• _YOUR INSTRUCTIONS_: Each entry is to be reproduced verbatim, and images are to be omitted.
━━━ RECORDS FOR THE EXERCISE
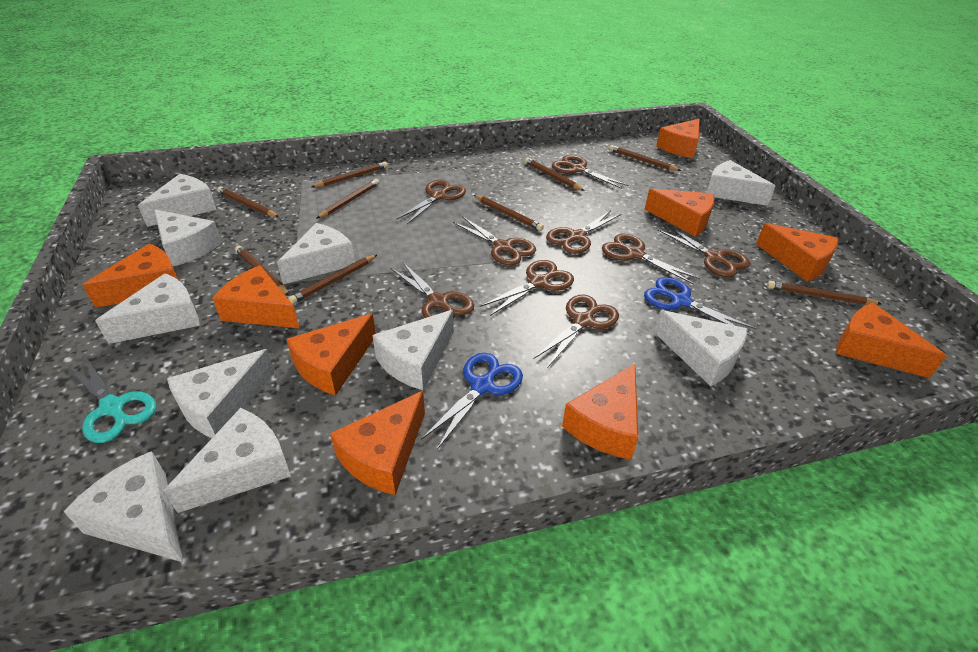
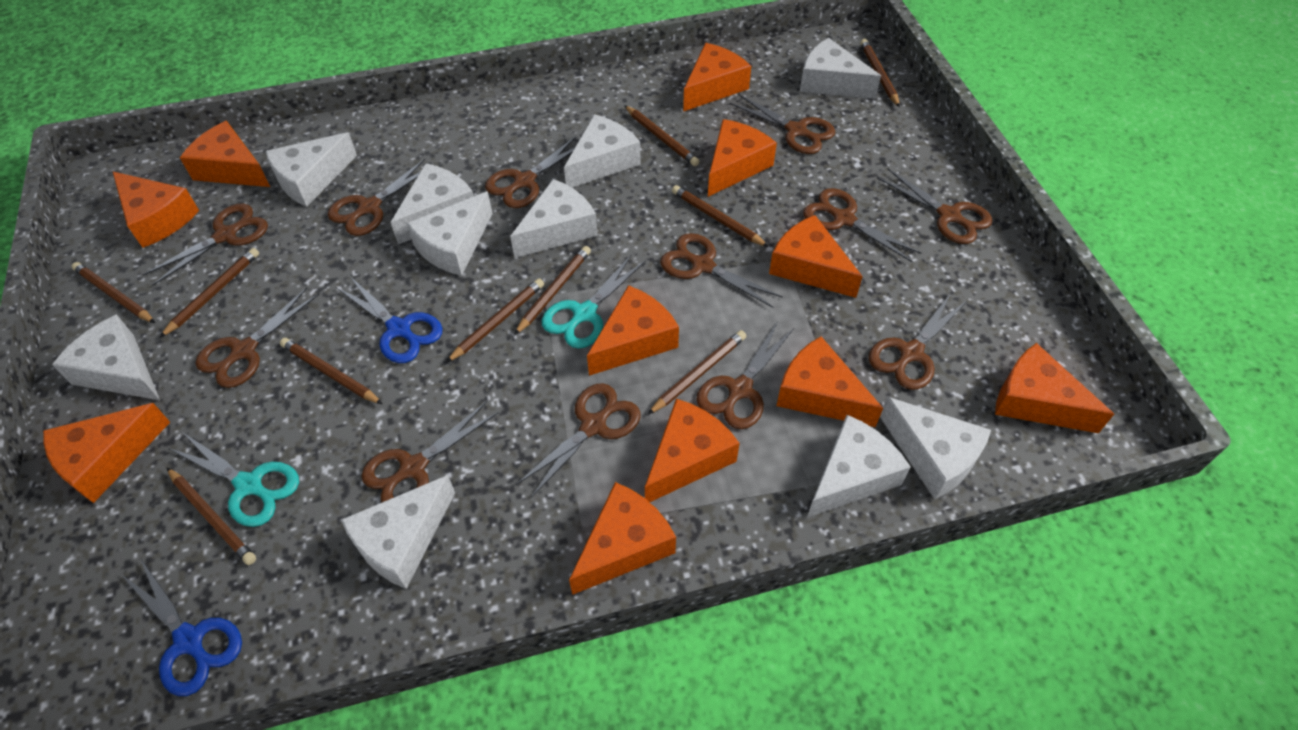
brown pencil: 9 -> 10
brown scissors: 9 -> 12
orange cheese: 9 -> 11
turquoise scissors: 1 -> 2

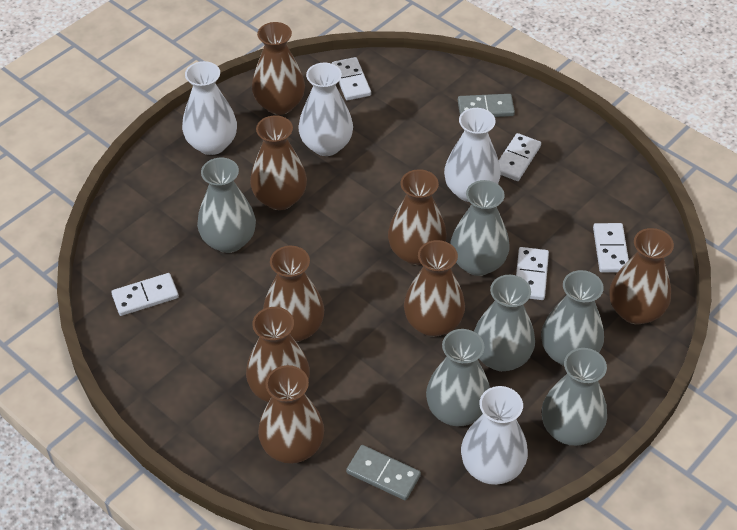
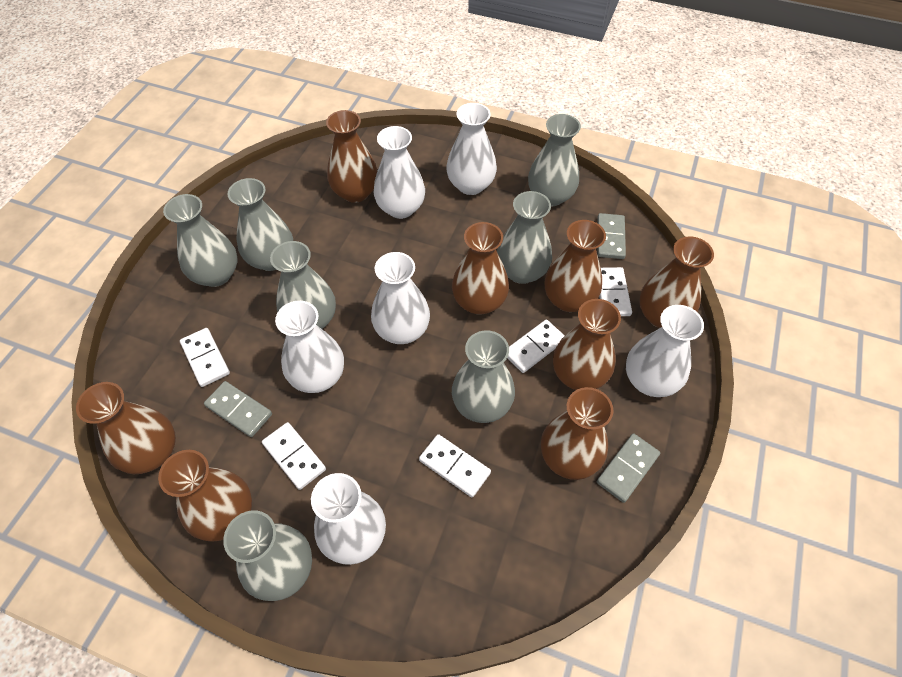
grey domino: 2 -> 3
grey vase: 6 -> 7
white vase: 4 -> 6

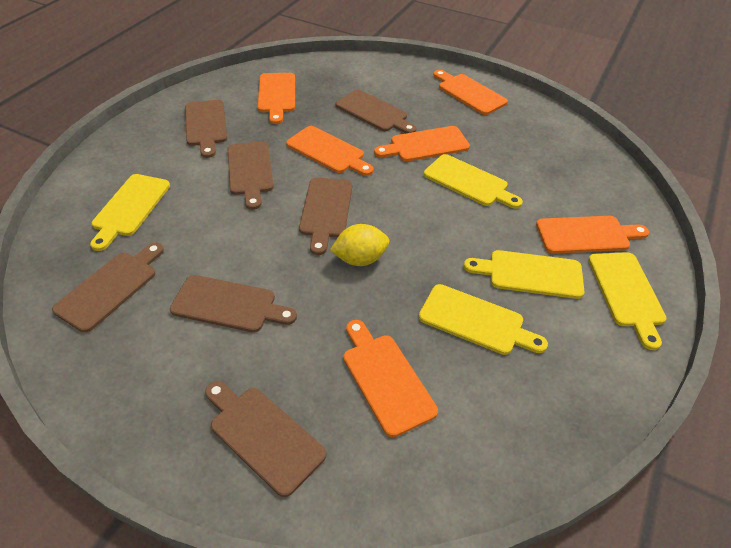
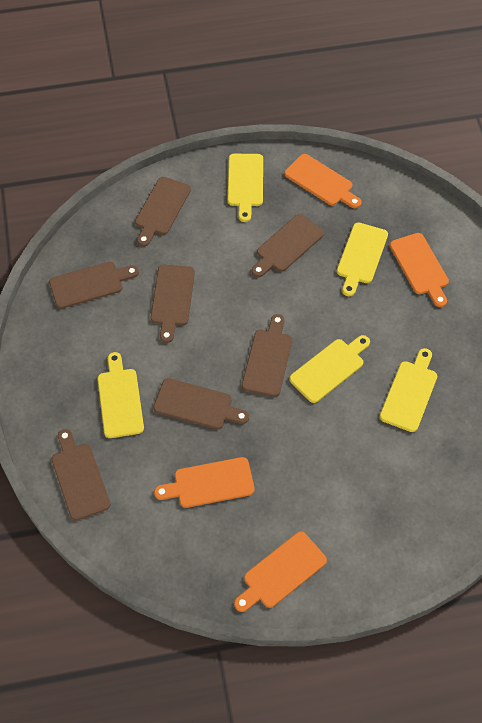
orange cutting board: 6 -> 4
yellow lemon: 1 -> 0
━━━━━━
• _YOUR RESPONSE_:
brown pencil: 9 -> 10
brown scissors: 9 -> 12
orange cheese: 9 -> 11
turquoise scissors: 1 -> 2

grey domino: 2 -> 3
grey vase: 6 -> 7
white vase: 4 -> 6

orange cutting board: 6 -> 4
yellow lemon: 1 -> 0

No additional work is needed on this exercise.